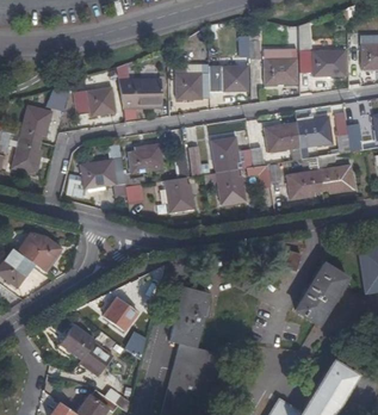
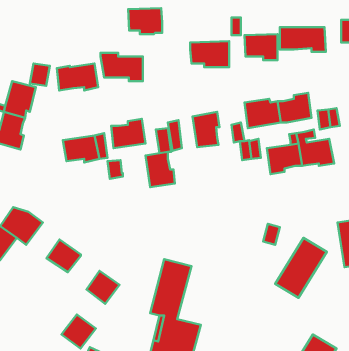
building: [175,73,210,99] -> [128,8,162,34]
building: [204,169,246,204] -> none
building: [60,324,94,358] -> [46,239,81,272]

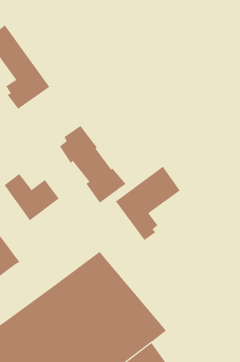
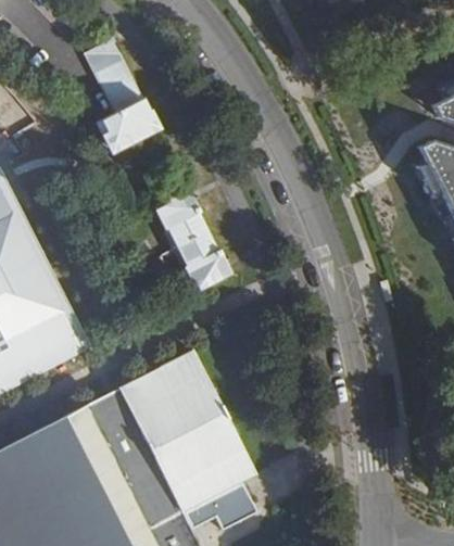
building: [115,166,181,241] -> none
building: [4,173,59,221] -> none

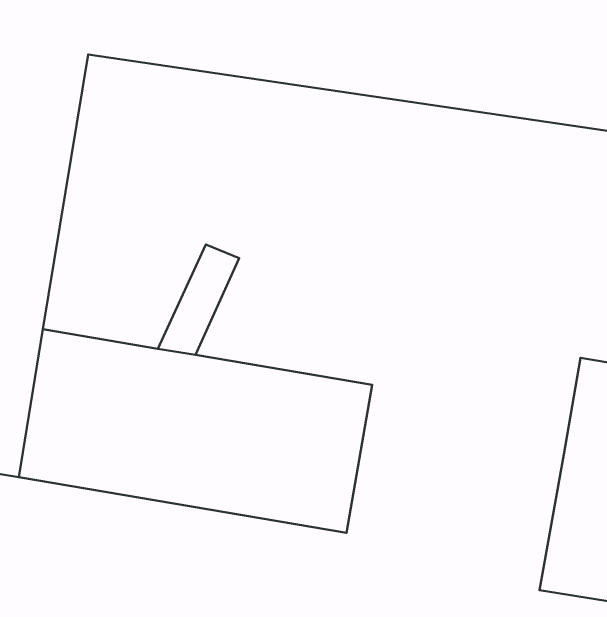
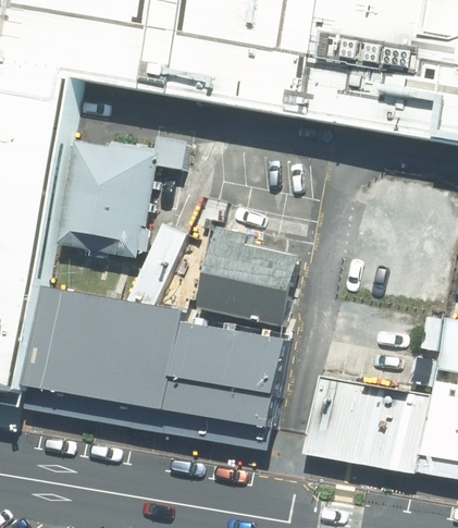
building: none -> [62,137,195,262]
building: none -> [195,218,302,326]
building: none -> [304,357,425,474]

...

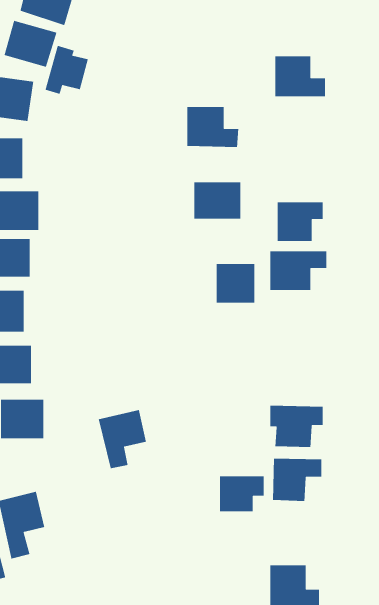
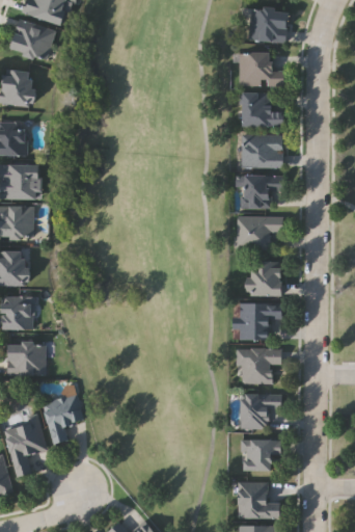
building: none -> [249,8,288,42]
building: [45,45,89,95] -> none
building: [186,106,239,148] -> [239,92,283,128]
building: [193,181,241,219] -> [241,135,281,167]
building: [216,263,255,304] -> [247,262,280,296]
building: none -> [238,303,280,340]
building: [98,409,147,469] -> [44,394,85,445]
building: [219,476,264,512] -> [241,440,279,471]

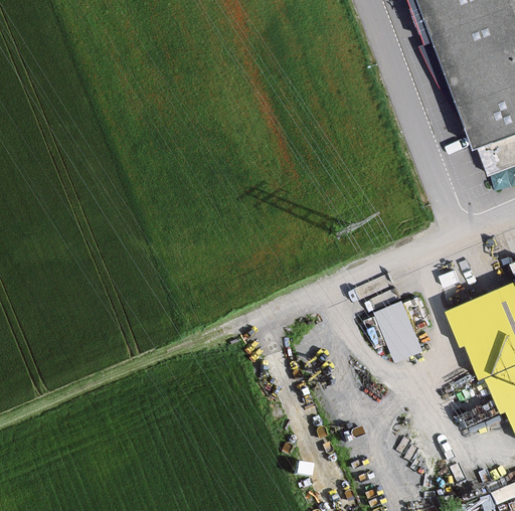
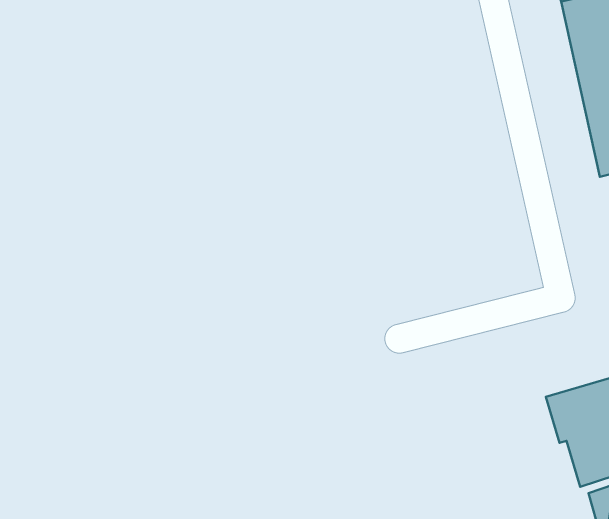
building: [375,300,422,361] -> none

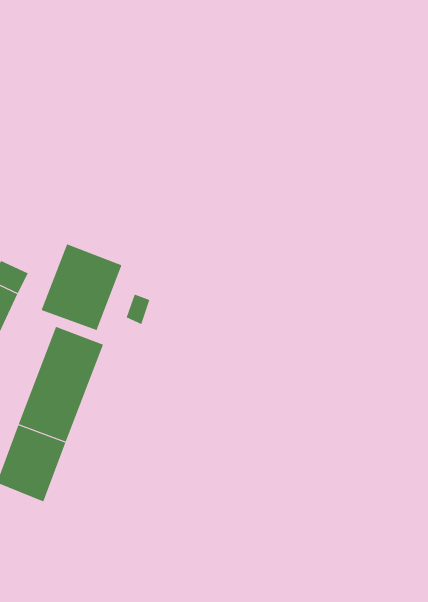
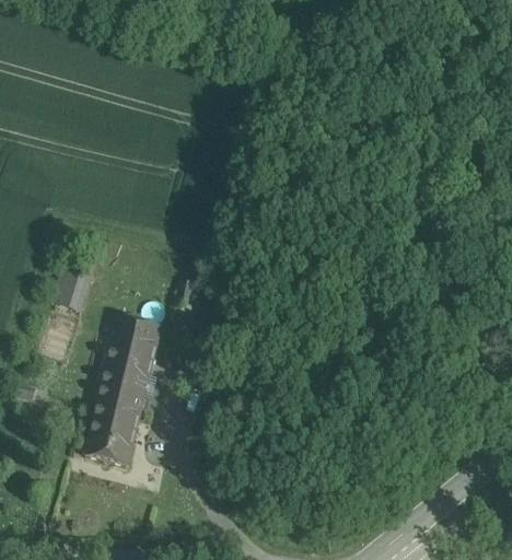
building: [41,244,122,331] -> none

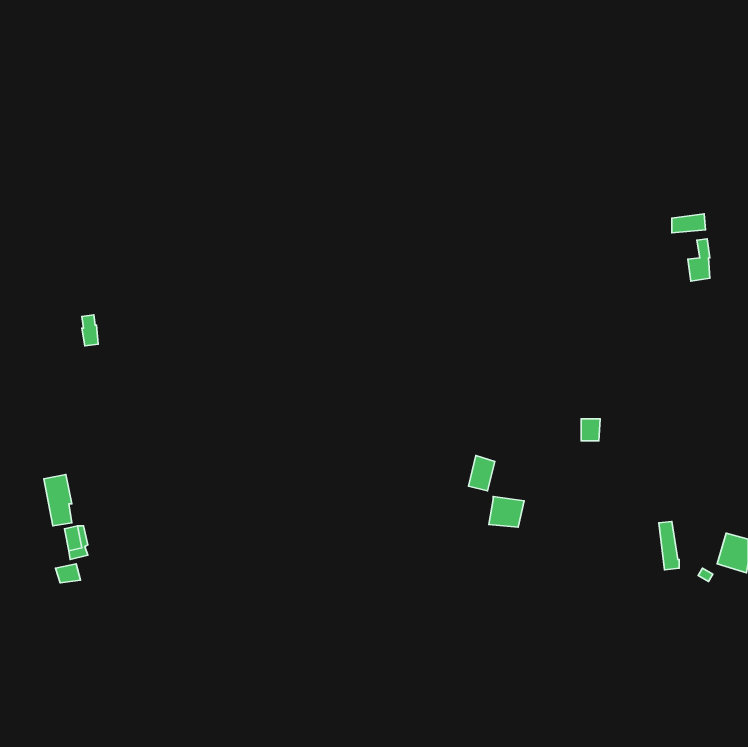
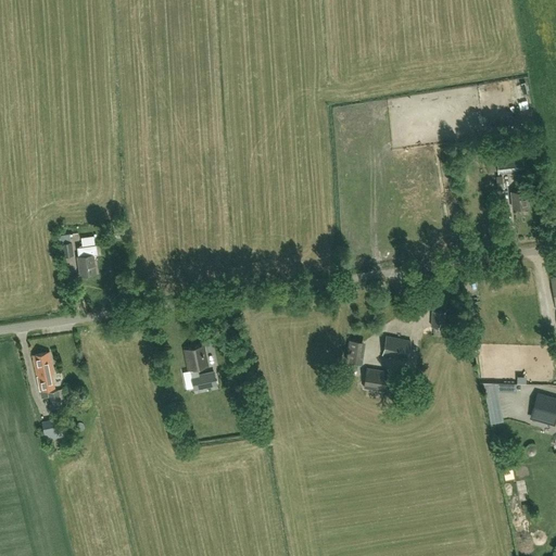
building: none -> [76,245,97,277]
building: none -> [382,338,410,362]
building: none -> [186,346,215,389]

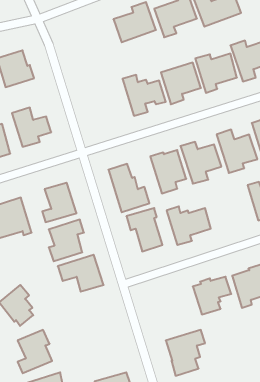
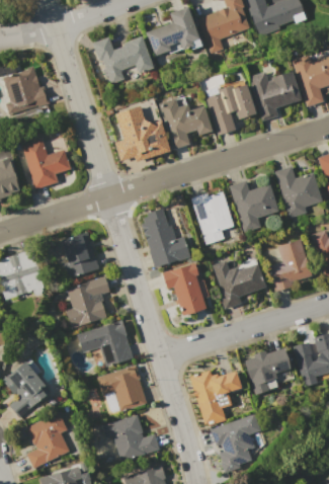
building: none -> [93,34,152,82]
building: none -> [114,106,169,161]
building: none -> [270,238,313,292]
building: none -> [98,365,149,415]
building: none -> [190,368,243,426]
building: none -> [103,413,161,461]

• [To do]: In the listing above, locate the line containing "building: none -> [98,365,149,415]" and the line containing "building: none -> [103,413,161,461]". Extract those two lines and every line between them, exactly as written, and only those.

• [Written response]:
building: none -> [98,365,149,415]
building: none -> [190,368,243,426]
building: none -> [103,413,161,461]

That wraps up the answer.